## REQUIRED WORK
Retrieve each line that contains the word "flashlight" from the entries below.

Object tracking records
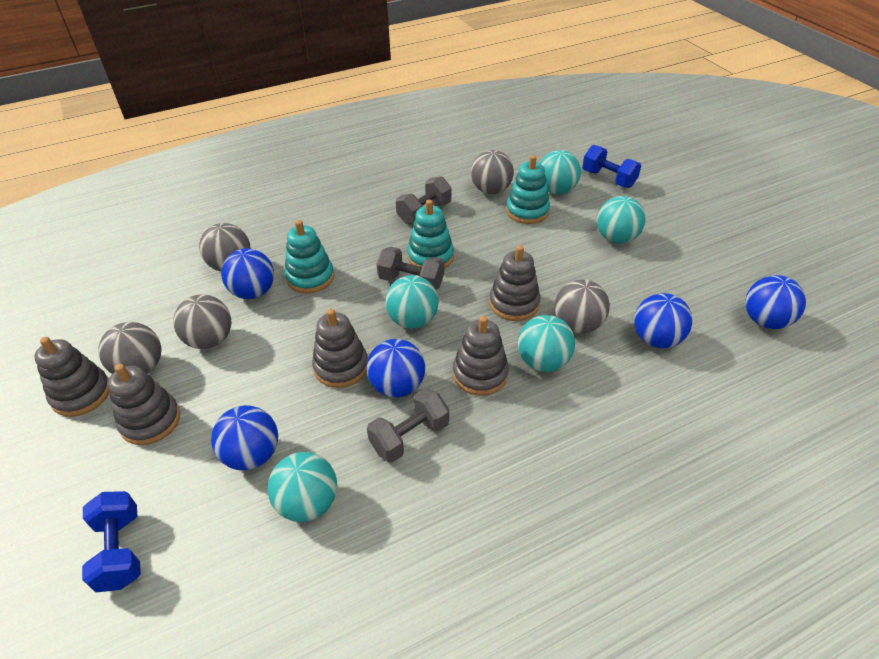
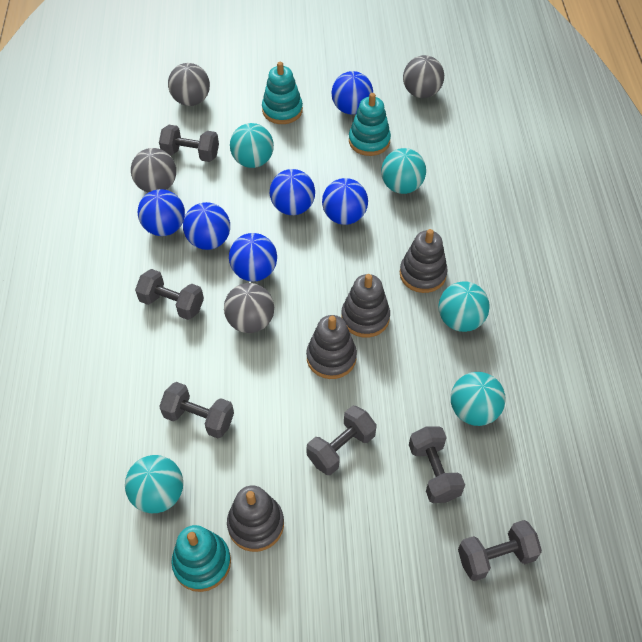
blue ball: 5 -> 6
blue dumbbell: 2 -> 0
grey ball: 5 -> 4
grey dumbbell: 3 -> 6
grey stacking toy: 5 -> 4

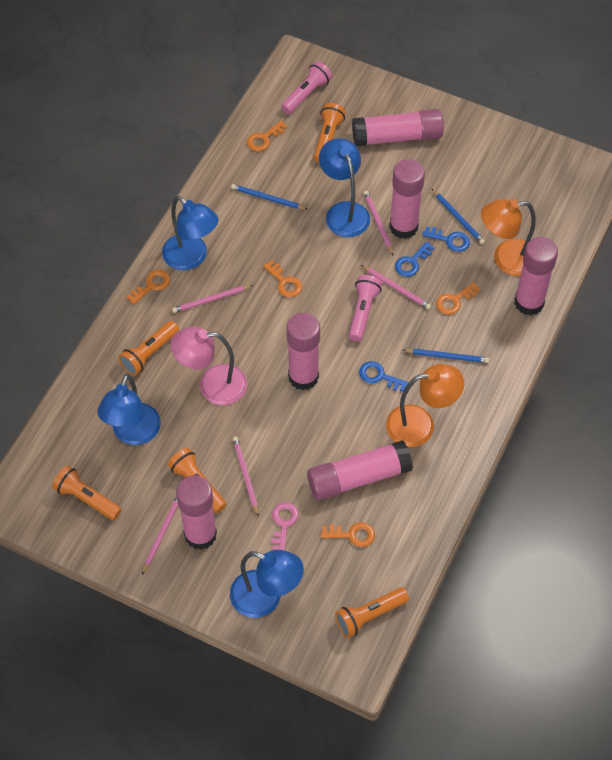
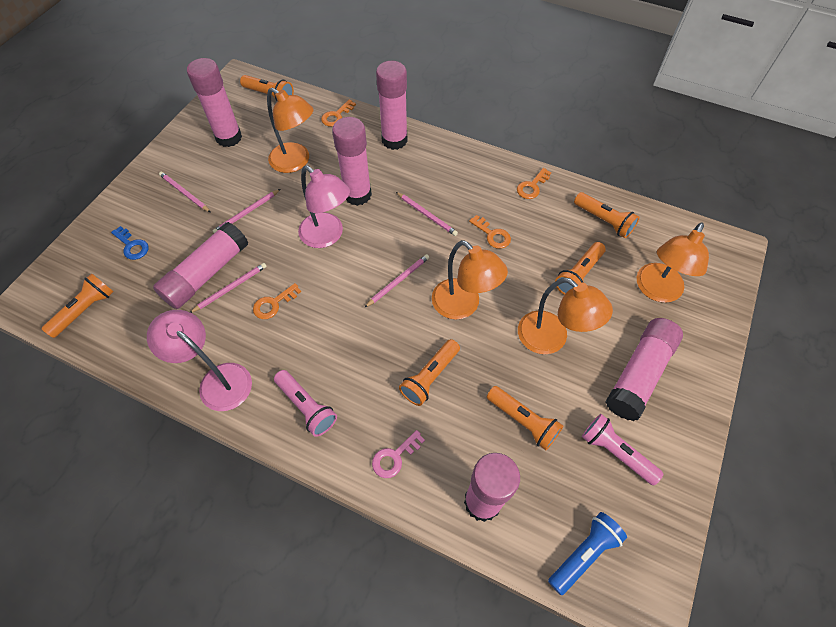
blue flashlight: 0 -> 1
blue key: 3 -> 1
blue lamp: 4 -> 0
blue pencil: 3 -> 0
orange flashlight: 5 -> 6
orange key: 5 -> 4
orange lamp: 2 -> 4
pink lamp: 1 -> 2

## REPLY TO THE TASK
blue flashlight: 0 -> 1
orange flashlight: 5 -> 6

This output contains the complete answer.